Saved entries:

■ ■ ■ ■ ■ ■ ■

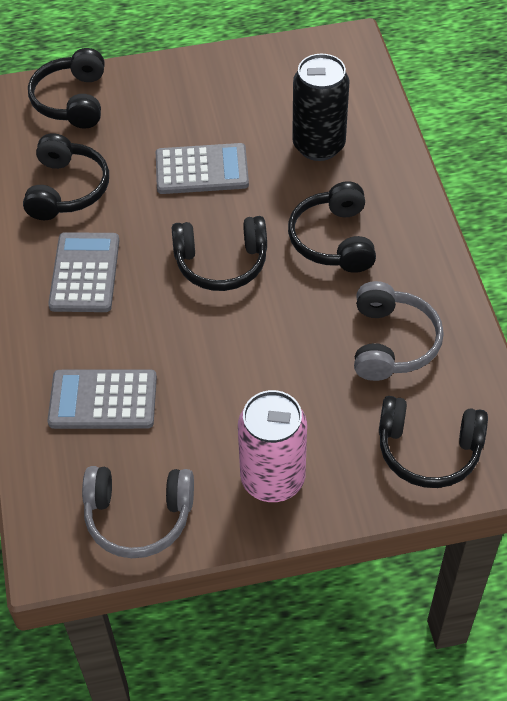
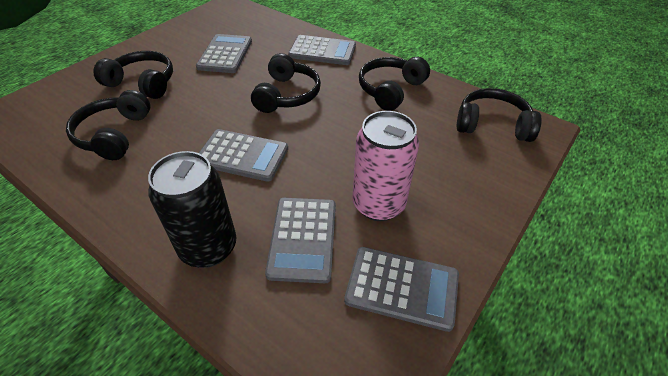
grey calculator: 3 -> 5
grey headphones: 2 -> 0

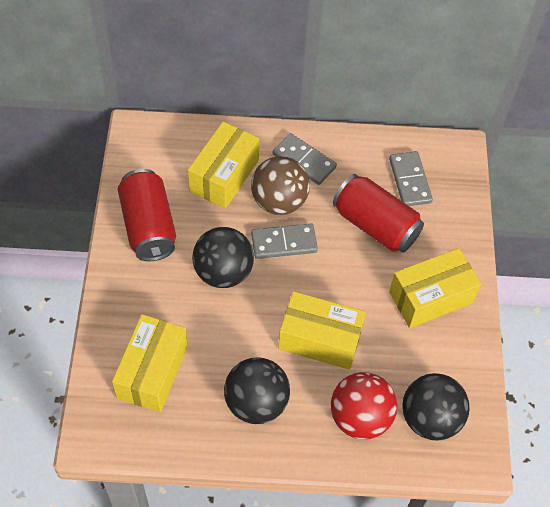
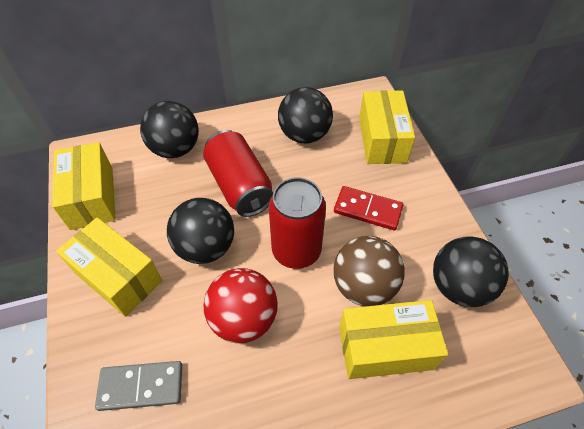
black ball: 3 -> 4
grey domino: 3 -> 1
red domino: 0 -> 1

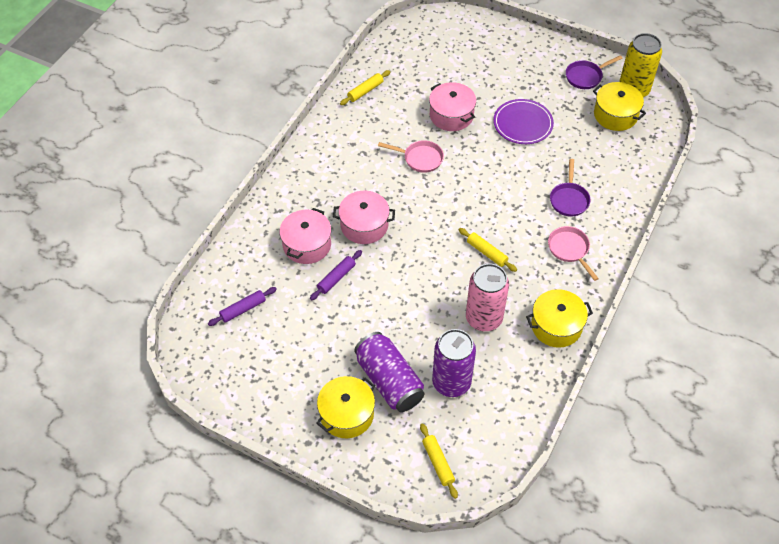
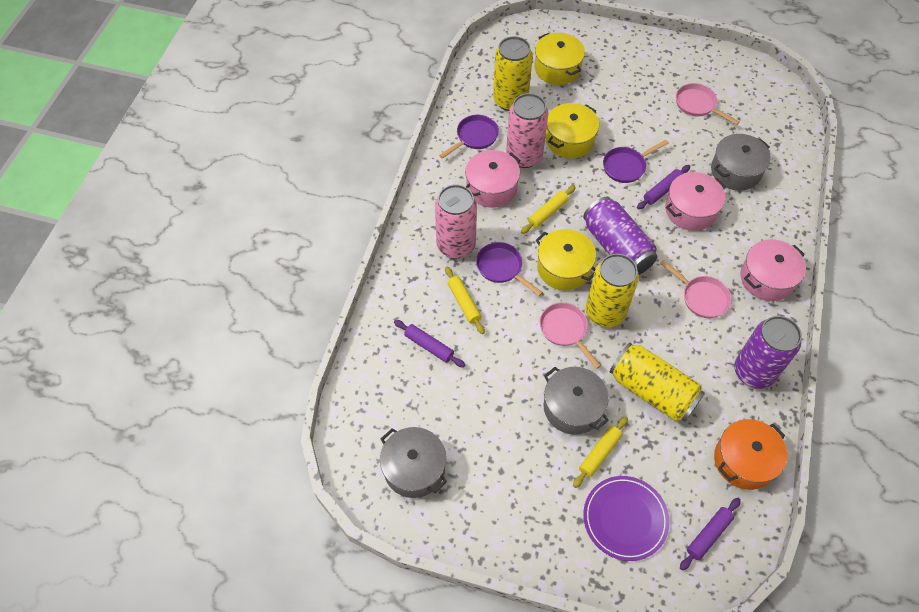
grey pot: 0 -> 3
orange pot: 0 -> 1
pink can: 1 -> 2
pink pan: 2 -> 3
purple pan: 2 -> 3
purple rolling pin: 2 -> 3
yellow can: 1 -> 3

■ ■ ■ ■ ■ ■ ■

> _What needs to be done_: Look over the records above and filter for each line with the word "grey".

> _Solution below_:
grey calculator: 3 -> 5
grey headphones: 2 -> 0
grey domino: 3 -> 1
grey pot: 0 -> 3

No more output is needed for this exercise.